Work instructions
Transcribe each line of the records below word for word, with no changes.

-- start Records provided --

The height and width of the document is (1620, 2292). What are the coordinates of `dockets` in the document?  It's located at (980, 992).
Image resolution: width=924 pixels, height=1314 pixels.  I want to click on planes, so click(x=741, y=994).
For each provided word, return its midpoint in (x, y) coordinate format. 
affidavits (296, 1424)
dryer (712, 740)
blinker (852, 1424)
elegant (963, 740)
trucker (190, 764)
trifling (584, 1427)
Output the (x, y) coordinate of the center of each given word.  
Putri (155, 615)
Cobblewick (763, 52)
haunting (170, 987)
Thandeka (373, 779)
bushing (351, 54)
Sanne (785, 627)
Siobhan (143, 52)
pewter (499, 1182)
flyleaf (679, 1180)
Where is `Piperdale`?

-- end Records provided --

Answer to this problem
The height and width of the document is (1620, 2292). What are the coordinates of `dockets` in the document?  It's located at (980, 992).
Image resolution: width=924 pixels, height=1314 pixels.  I want to click on planes, so click(x=741, y=994).
For each provided word, return its midpoint in (x, y) coordinate format. 
affidavits (296, 1424)
dryer (712, 740)
blinker (852, 1424)
elegant (963, 740)
trucker (190, 764)
trifling (584, 1427)
Output the (x, y) coordinate of the center of each given word.  
Putri (155, 615)
Cobblewick (763, 52)
haunting (170, 987)
Thandeka (373, 779)
bushing (351, 54)
Sanne (785, 627)
Siobhan (143, 52)
pewter (499, 1182)
flyleaf (679, 1180)
Where is `Piperdale`?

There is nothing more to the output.